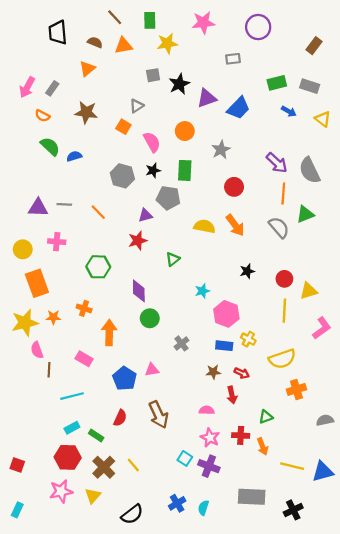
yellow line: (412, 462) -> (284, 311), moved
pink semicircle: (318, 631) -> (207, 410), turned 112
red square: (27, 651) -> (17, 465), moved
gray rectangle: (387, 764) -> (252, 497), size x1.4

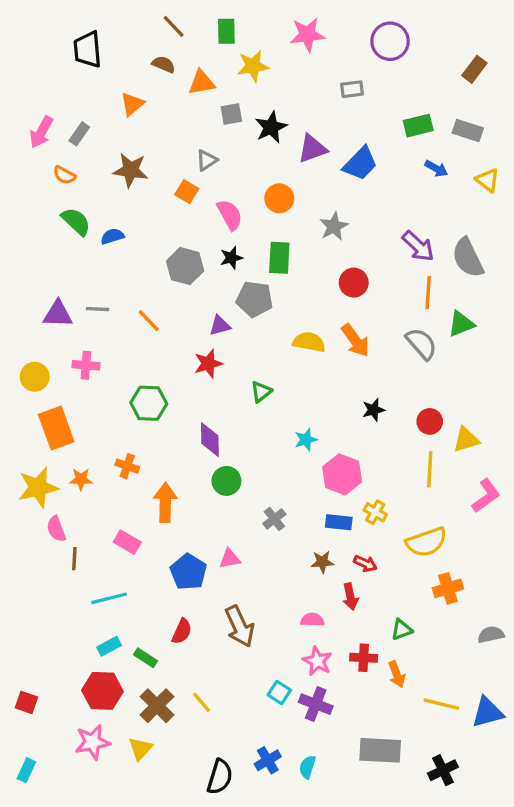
brown semicircle: (95, 42) -> (164, 64), moved
orange triangle: (123, 46) -> (202, 83), moved
black semicircle: (132, 514) -> (220, 777), moved, turned -35

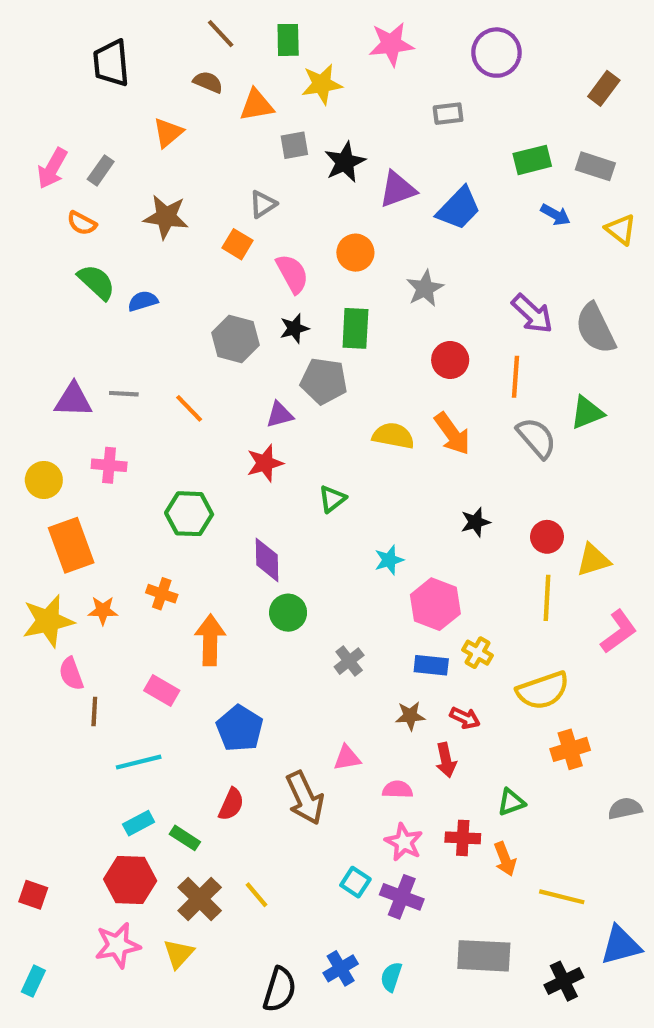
orange line: (428, 292) -> (515, 377), moved
pink triangle: (230, 559) -> (347, 758), moved
blue triangle: (488, 712) -> (621, 945), moved

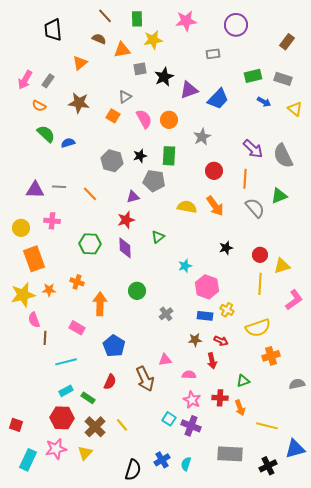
pink semicircle: (292, 274) -> (144, 119), moved
purple diamond: (267, 560) -> (125, 248), moved
cyan rectangle: (33, 981) -> (28, 460), moved, size x1.5

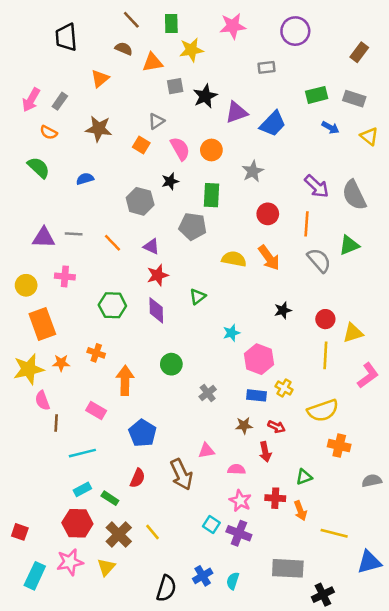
green semicircle: (46, 134) -> (39, 168), moved
black star: (140, 156) -> (170, 181), moved
purple triangle: (133, 197) -> (151, 246), moved, turned 40
orange cross: (271, 356) -> (339, 446), turned 30
black cross: (268, 466) -> (323, 595), moved

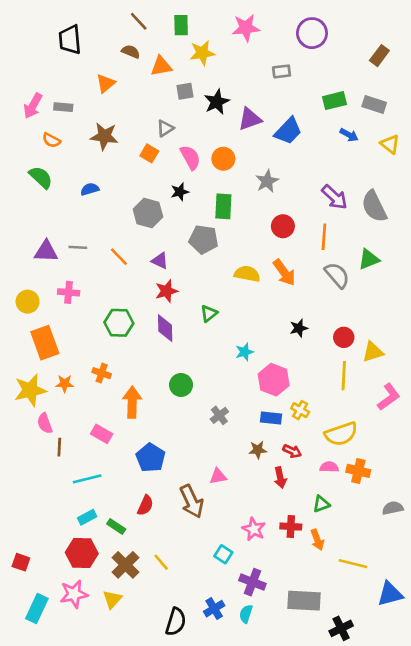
gray rectangle: (60, 101) -> (63, 107), turned 60
pink semicircle: (236, 469) -> (329, 467), moved
purple cross: (239, 533) -> (252, 582), moved

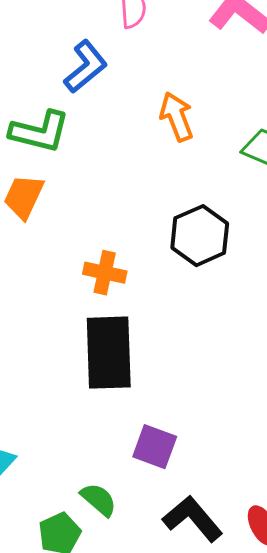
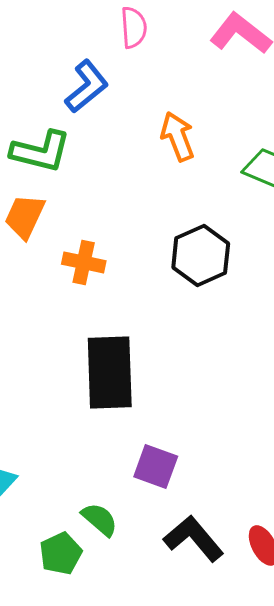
orange cross: (105, 273) -> (84, 262), moved

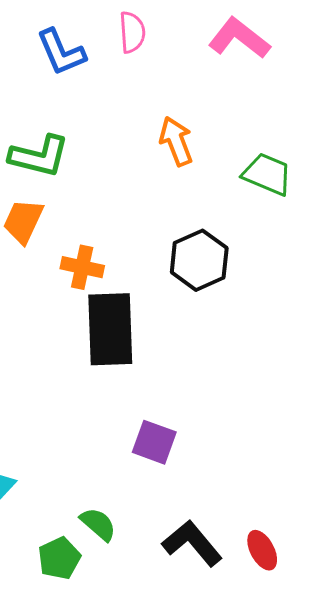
blue L-shape: (87, 86) -> (61, 52), moved, turned 106
black rectangle: (110, 372) -> (110, 329), moved
purple square: (156, 466) -> (154, 442), moved

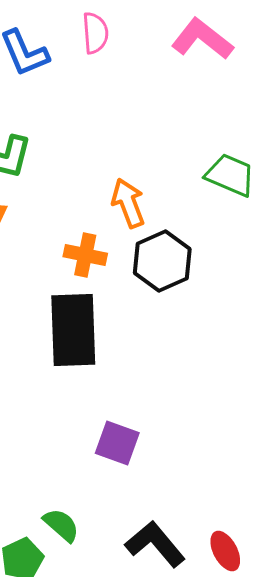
orange arrow: (176, 141) -> (128, 203), moved
orange cross: (82, 267) -> (85, 255), moved

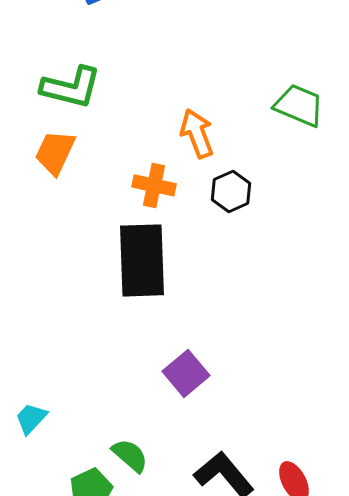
black hexagon: (162, 261) -> (231, 191), size x0.7
purple square: (117, 443) -> (186, 373), turned 30

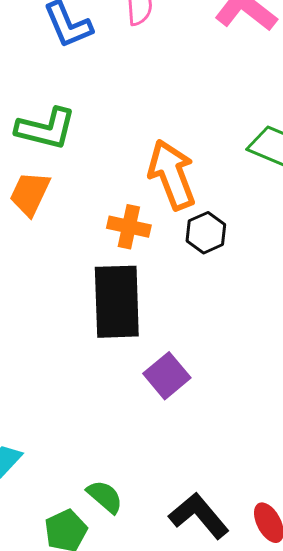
orange arrow: (197, 133) -> (172, 175), size x1.4
purple square: (186, 373) -> (167, 376), moved

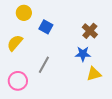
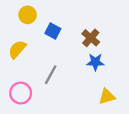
brown cross: (90, 31) -> (91, 38), moved
yellow triangle: (94, 74) -> (107, 96), moved

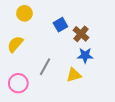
blue square: (53, 31) -> (60, 25), moved, turned 32
yellow triangle: (107, 96) -> (74, 75), moved

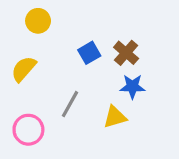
blue square: (60, 25) -> (89, 53), moved

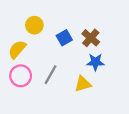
yellow circle: (38, 21) -> (34, 25), moved
pink circle: (28, 130) -> (21, 76), moved

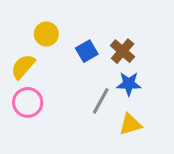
gray line: (51, 75) -> (101, 101), moved
yellow triangle: (83, 84) -> (130, 124), moved

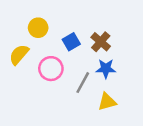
pink circle: (28, 102) -> (51, 69), moved

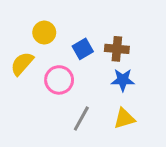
brown cross: (101, 42) -> (117, 49), turned -36
gray line: (83, 83) -> (81, 118), moved

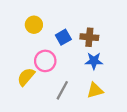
yellow semicircle: (22, 64) -> (26, 77), moved

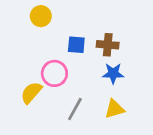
yellow circle: (34, 25) -> (41, 16), moved
blue square: (63, 37) -> (76, 45), turned 35

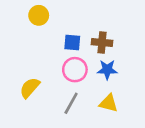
pink circle: (54, 73) -> (75, 70), moved
yellow triangle: (115, 109) -> (108, 103), turned 30

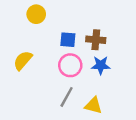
yellow semicircle: (30, 88) -> (23, 60), moved
yellow triangle: (108, 103) -> (93, 105), moved

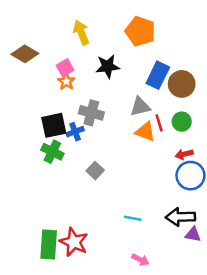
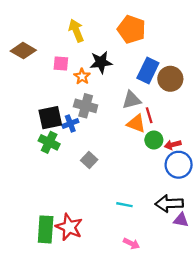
pink square: (65, 68) -> (61, 63), turned 35
orange star: (66, 81) -> (82, 76), moved
green circle: (182, 122) -> (154, 140), moved

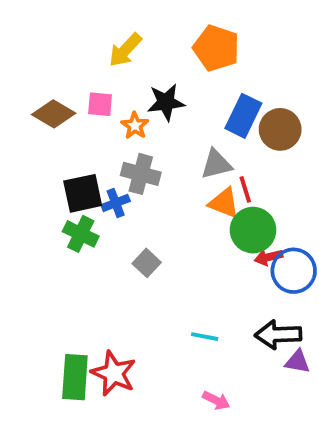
yellow arrow: (76, 31) -> (125, 50), turned -115
brown diamond: (23, 51) -> (54, 114), moved
green circle: (154, 140) -> (253, 230), size x1.5
red arrow: (173, 145) -> (269, 257), moved

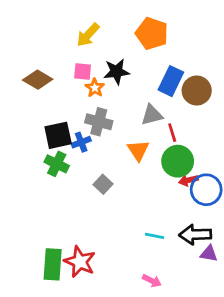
pink square: (100, 104) -> (83, 72), moved
orange triangle: (224, 203) -> (138, 150), moved, turned 35
cyan line: (205, 337) -> (155, 236), moved

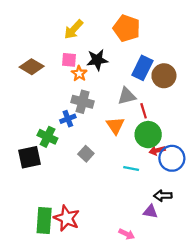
black square: (58, 135) -> (29, 157), moved
black arrow: (195, 235) -> (163, 196), size x0.7
cyan line: (155, 236) -> (131, 168), moved
purple triangle: (209, 254) -> (150, 211), moved

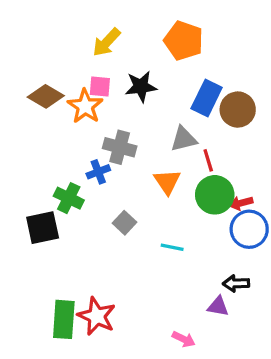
orange star: (79, 73) -> (85, 106), moved, size x1.5
red arrow: (157, 150) -> (241, 203), moved
cyan line: (131, 168) -> (172, 247), moved

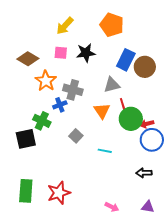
orange star: (85, 106) -> (46, 81), moved
red line: (208, 160) -> (123, 105), moved
purple triangle: (218, 306) -> (148, 207), moved
red star: (97, 316) -> (59, 193), turned 30
green rectangle: (64, 319) -> (26, 191), moved

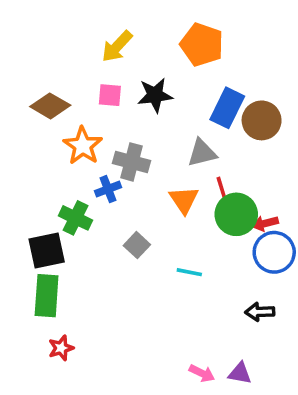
green rectangle: (26, 191) -> (47, 296), moved
red star: (59, 193) -> (61, 348), moved, size x0.6
purple triangle: (148, 207) -> (240, 373), moved

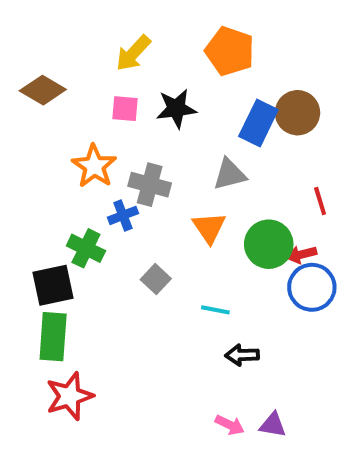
brown diamond: (50, 106) -> (43, 90), moved
brown circle: (262, 120) -> (297, 113), moved
red line: (222, 189) -> (320, 201), moved
black arrow: (260, 312) -> (242, 355), moved
red star: (61, 348) -> (70, 396), size x1.6

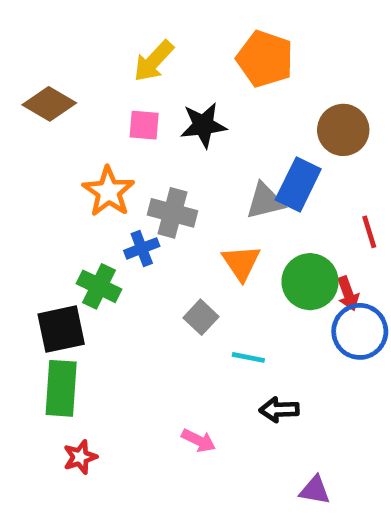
blue rectangle: (258, 123) -> (298, 184), moved
red arrow: (302, 254) -> (348, 293), turned -96
gray square: (156, 279) -> (201, 317), moved
red star: (70, 396) -> (80, 457), size x0.6
pink arrow: (230, 425) -> (199, 440), moved

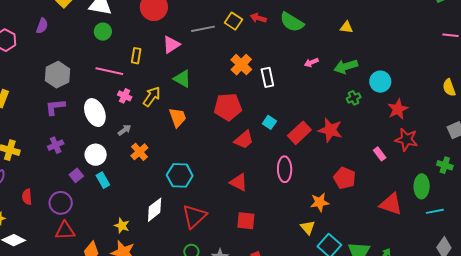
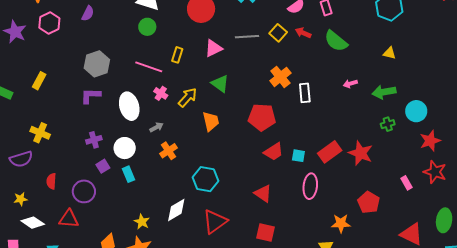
cyan square: (269, 122) -> (298, 156), moved, turned -32
purple cross: (56, 145) -> (94, 140), moved
red triangle: (65, 231) -> (69, 219), moved

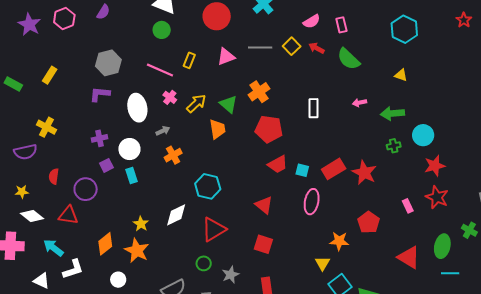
orange cross: (280, 77) -> (259, 92), moved
green triangle: (220, 84) -> (228, 104), moved

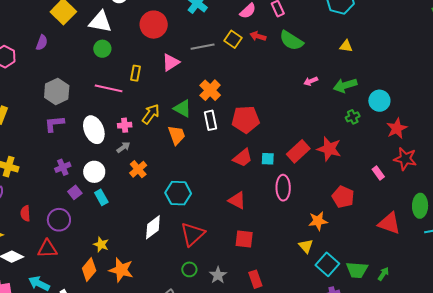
pink cross: (170, 97) -> (125, 125), moved, turned -32
white rectangle: (314, 108) -> (210, 120), moved
red pentagon: (269, 129) -> (246, 119), moved
yellow star: (141, 224) -> (101, 244), moved

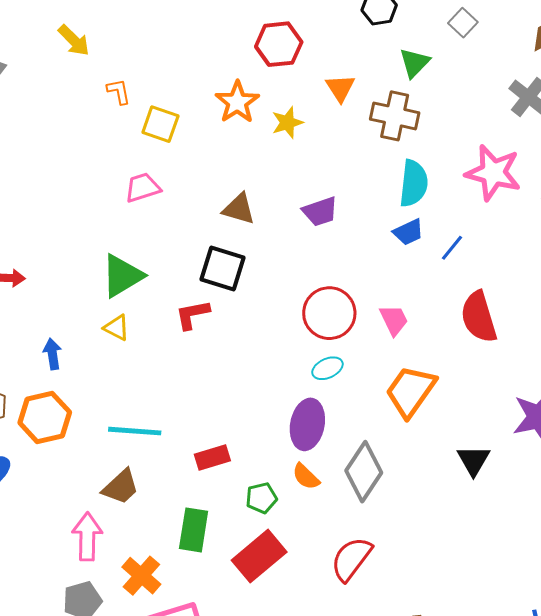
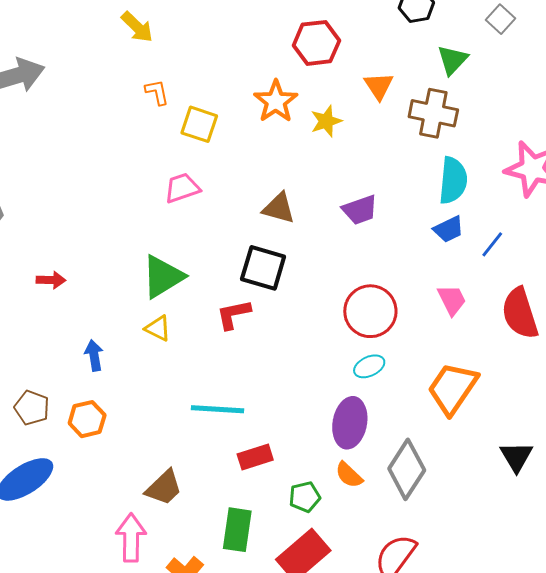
yellow arrow: (74, 40) -> (137, 27), moved
pink trapezoid: (394, 320) -> (452, 300), moved
orange hexagon: (45, 417) -> (87, 419), size x0.7
cyan line: (135, 431) -> (218, 409), moved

------------

## [Work request]
Those lines above that contain the string "green" should be returned.

## [Response to this exercise]
green semicircle: (46, 134) -> (39, 168), moved
green circle: (182, 122) -> (154, 140), moved
green circle: (154, 140) -> (253, 230), size x1.5
green rectangle: (64, 319) -> (26, 191), moved
green rectangle: (26, 191) -> (47, 296), moved
green triangle: (220, 84) -> (228, 104), moved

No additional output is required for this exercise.